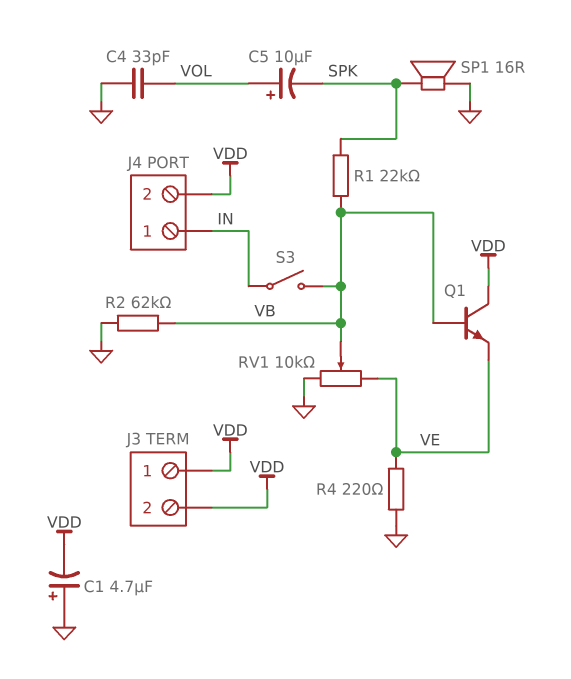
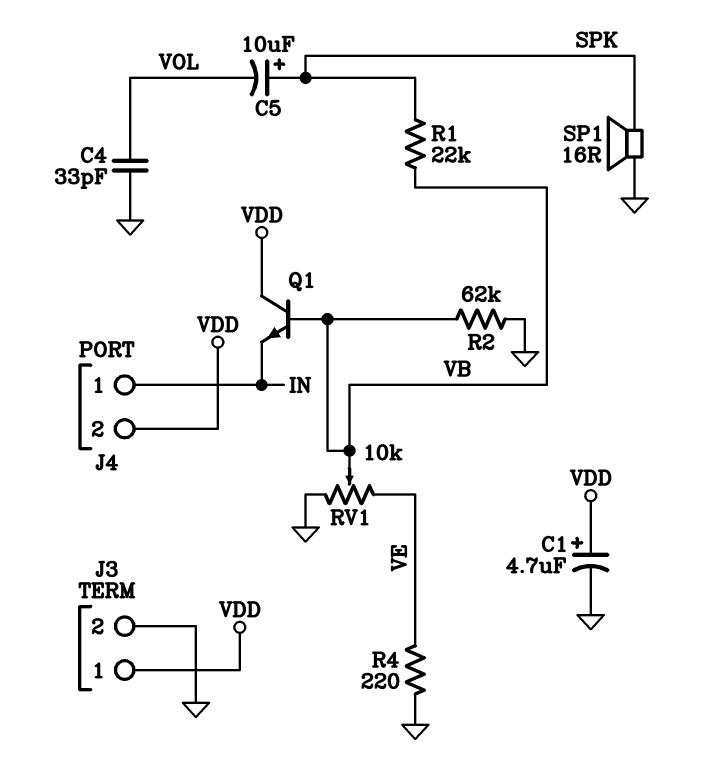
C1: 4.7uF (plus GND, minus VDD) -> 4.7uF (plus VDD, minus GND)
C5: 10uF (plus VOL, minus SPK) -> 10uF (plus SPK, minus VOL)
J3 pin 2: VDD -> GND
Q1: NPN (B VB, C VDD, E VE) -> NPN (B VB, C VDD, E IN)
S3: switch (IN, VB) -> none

==

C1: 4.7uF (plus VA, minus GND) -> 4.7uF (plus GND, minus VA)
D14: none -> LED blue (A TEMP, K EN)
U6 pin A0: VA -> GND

...

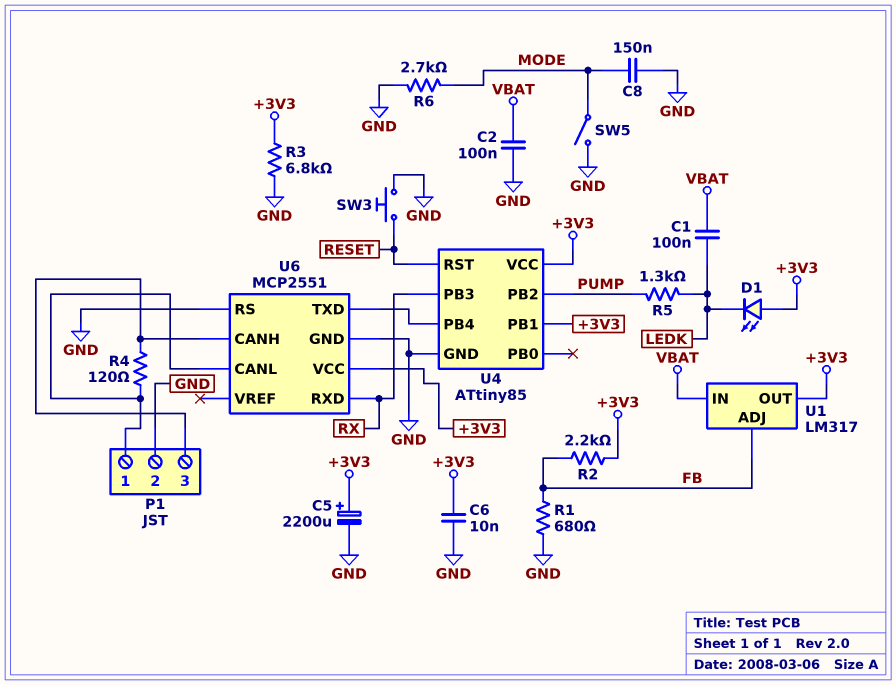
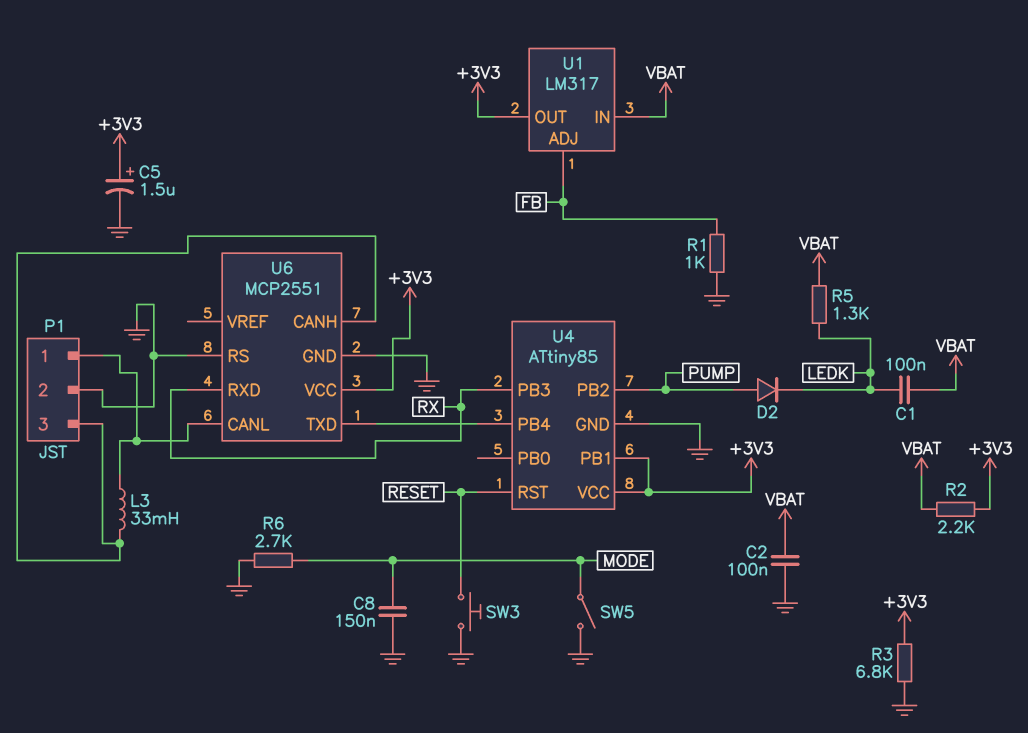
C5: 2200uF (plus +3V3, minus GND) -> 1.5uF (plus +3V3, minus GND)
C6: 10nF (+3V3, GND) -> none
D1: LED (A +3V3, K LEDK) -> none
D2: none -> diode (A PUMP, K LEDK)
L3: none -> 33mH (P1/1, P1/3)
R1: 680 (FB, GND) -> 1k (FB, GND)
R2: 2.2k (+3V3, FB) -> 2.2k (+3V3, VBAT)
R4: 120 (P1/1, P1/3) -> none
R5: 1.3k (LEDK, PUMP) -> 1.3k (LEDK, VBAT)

• **TRY IT**: Beginning with the line containing "C1: 4.7uF (plus GND, minus" in the material above, copy every line exactly until you have copied the line containing "S3: switch (IN, VB) -> none".

• **WRITTEN ANSWER**:
C1: 4.7uF (plus GND, minus VDD) -> 4.7uF (plus VDD, minus GND)
C5: 10uF (plus VOL, minus SPK) -> 10uF (plus SPK, minus VOL)
J3 pin 2: VDD -> GND
Q1: NPN (B VB, C VDD, E VE) -> NPN (B VB, C VDD, E IN)
S3: switch (IN, VB) -> none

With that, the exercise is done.